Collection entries
===
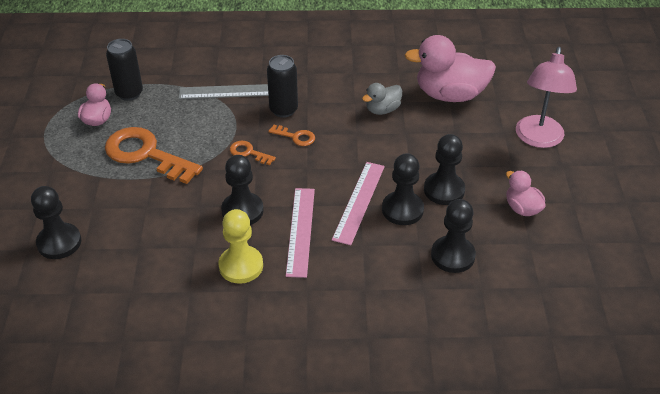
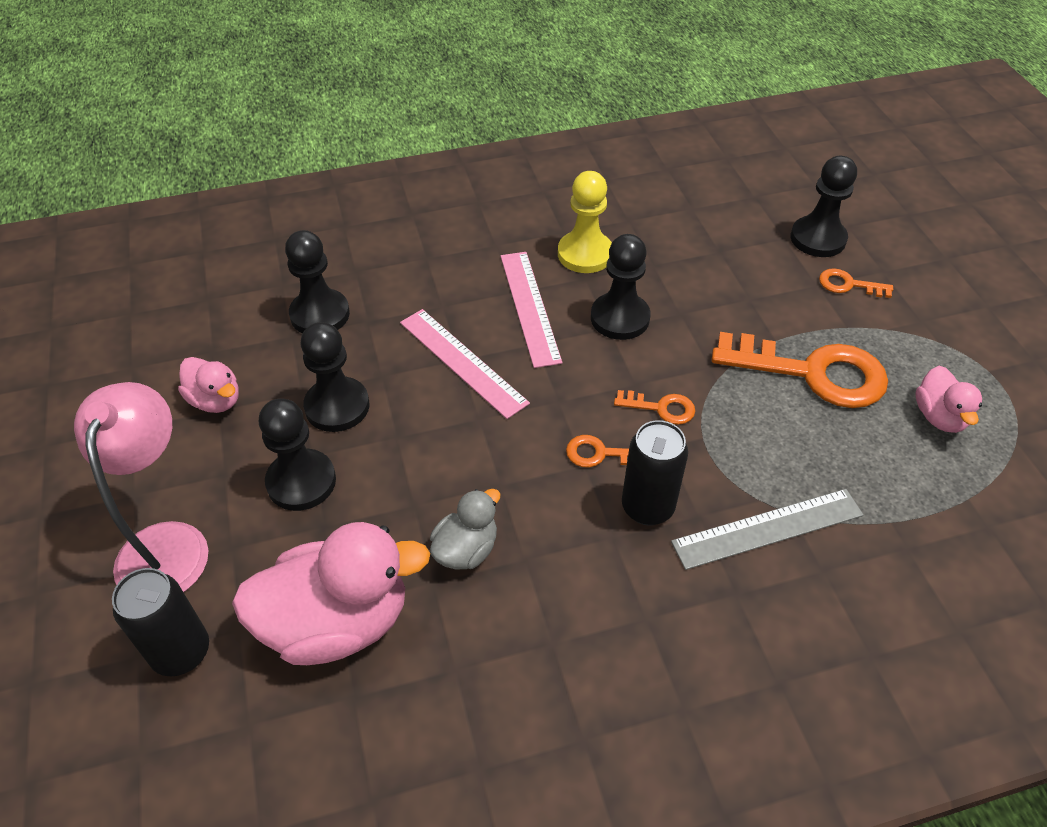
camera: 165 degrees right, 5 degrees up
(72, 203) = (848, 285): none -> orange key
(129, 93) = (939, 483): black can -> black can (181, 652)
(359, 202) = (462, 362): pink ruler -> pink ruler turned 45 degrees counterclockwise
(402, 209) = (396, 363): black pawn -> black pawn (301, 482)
===
> Problem description:
Give the data again exactly, without pictures.

> Output of the exercise:
camera: 165 degrees right, 5 degrees up
(72, 203) = (848, 285): none -> orange key
(129, 93) = (939, 483): black can -> black can (181, 652)
(359, 202) = (462, 362): pink ruler -> pink ruler turned 45 degrees counterclockwise
(402, 209) = (396, 363): black pawn -> black pawn (301, 482)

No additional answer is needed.